Instructions to follow → What is needed here is an exact printout of the data, with no pictures included.

Given data →
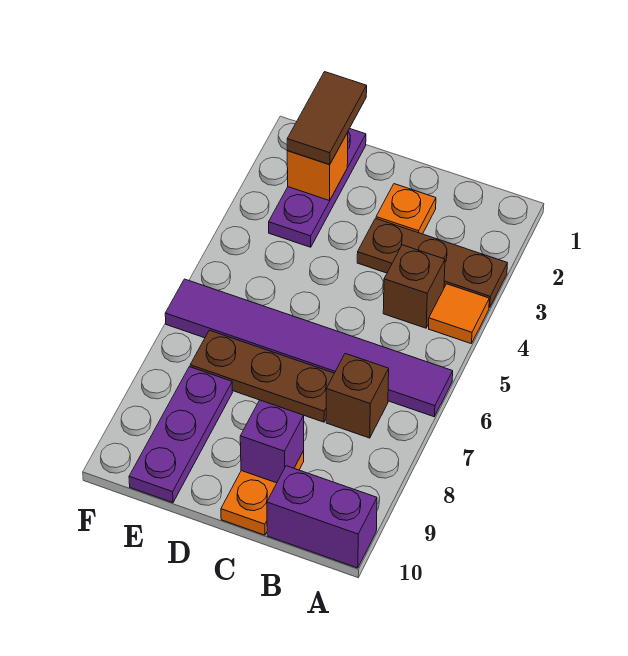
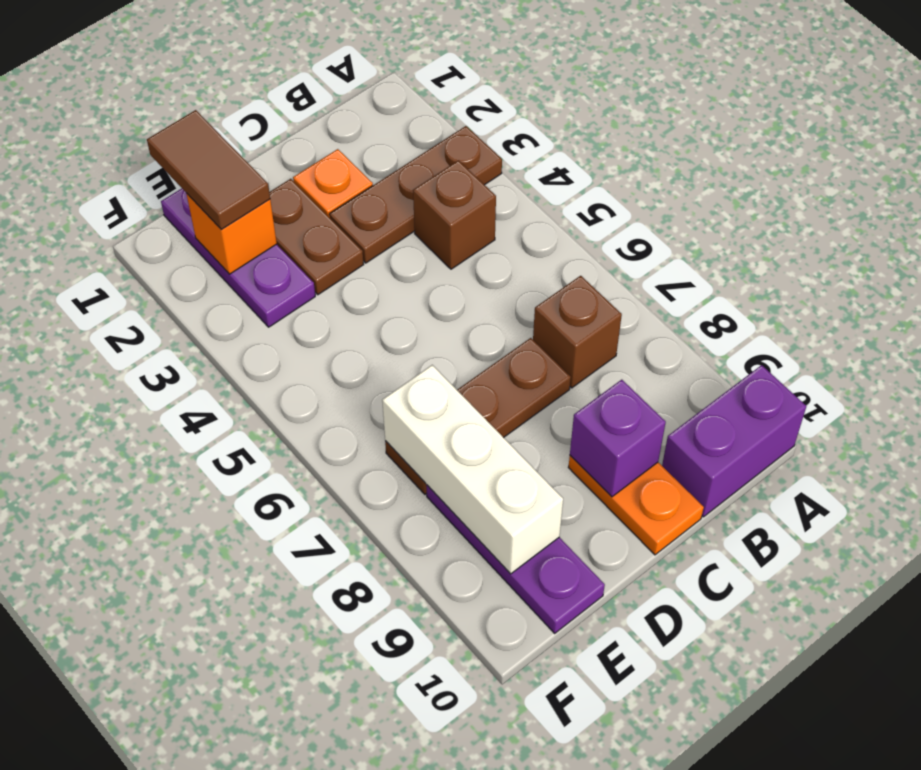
orange tile A4 level 1 -> none
purple tile A6:F6 level 1 -> none
none -> brown plate D2:D3 level 1
none -> white brick E7:E9 level 2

Answer to the exercise →
orange tile A4 level 1 -> none
purple tile A6:F6 level 1 -> none
none -> brown plate D2:D3 level 1
none -> white brick E7:E9 level 2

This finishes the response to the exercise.